■ WHAT THIS TASK INVOLVES:
Leave out every picture, then transcribe the rest of the listing exactly.

■ DATA SECTION:

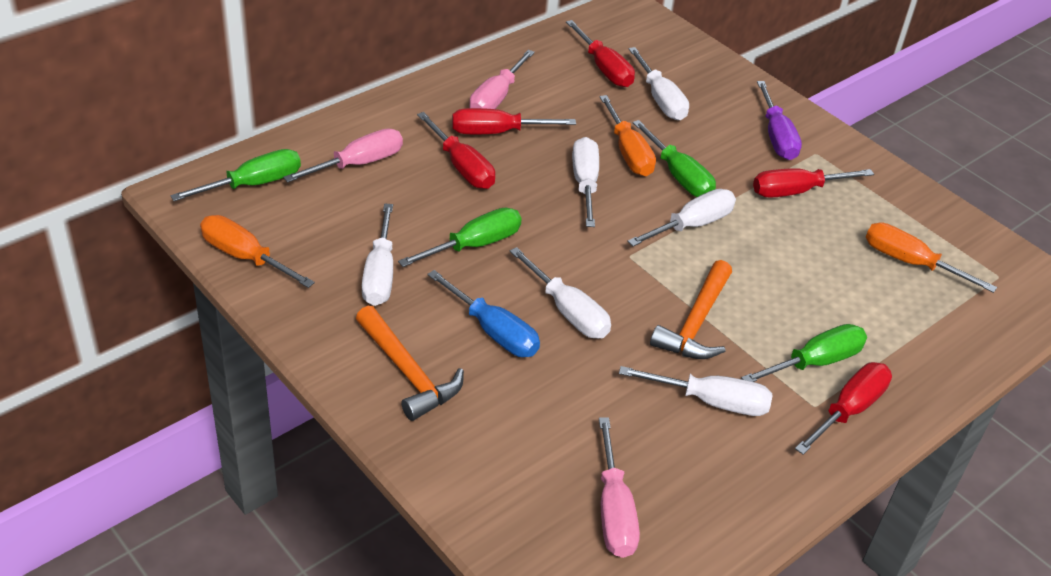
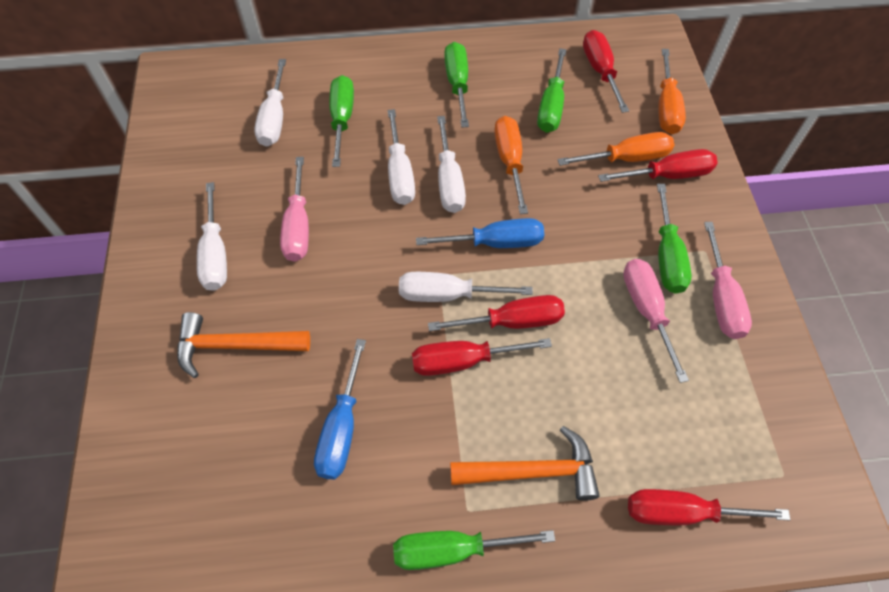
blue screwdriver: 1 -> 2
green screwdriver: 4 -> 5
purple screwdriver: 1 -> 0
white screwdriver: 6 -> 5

■ RESULT:
blue screwdriver: 1 -> 2
green screwdriver: 4 -> 5
purple screwdriver: 1 -> 0
white screwdriver: 6 -> 5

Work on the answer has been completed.